§ ASSIGNED TASK: Word for word, restate the data that follows, omitting the images.

§ DATA SECTION:
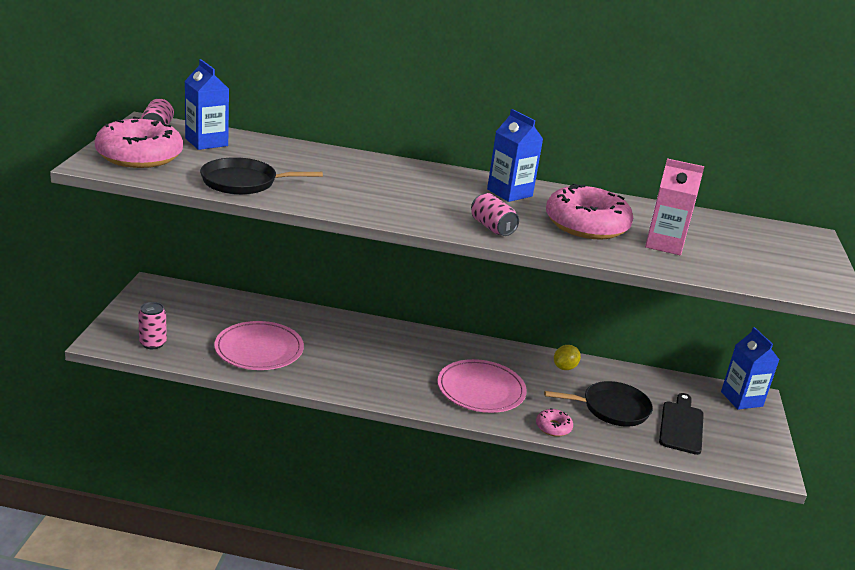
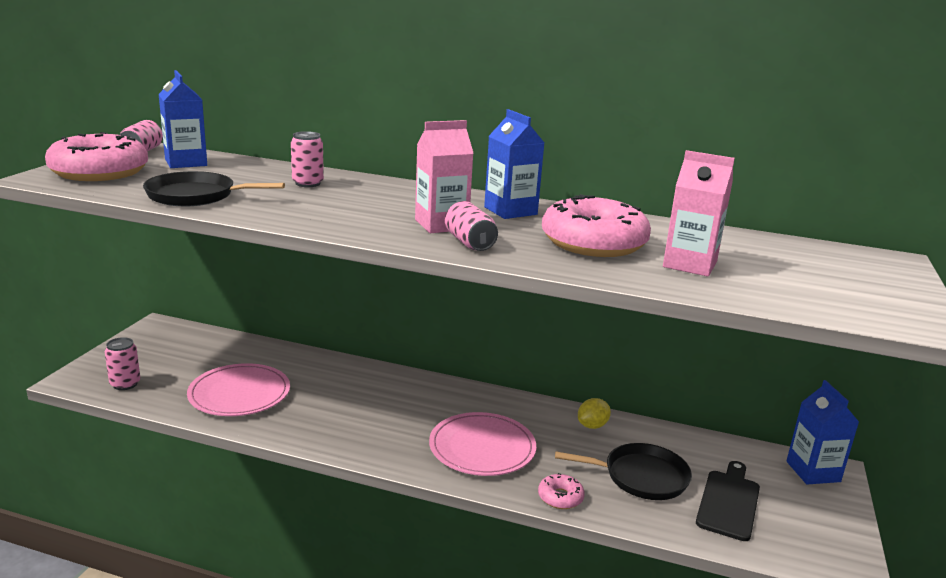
camera: 10 degrees right, 5 degrees down
(328, 165) = (308, 183): none -> pink can
(461, 209) = (441, 225): none -> pink carton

§ EXERCISE OUTPUT:
camera: 10 degrees right, 5 degrees down
(328, 165) = (308, 183): none -> pink can
(461, 209) = (441, 225): none -> pink carton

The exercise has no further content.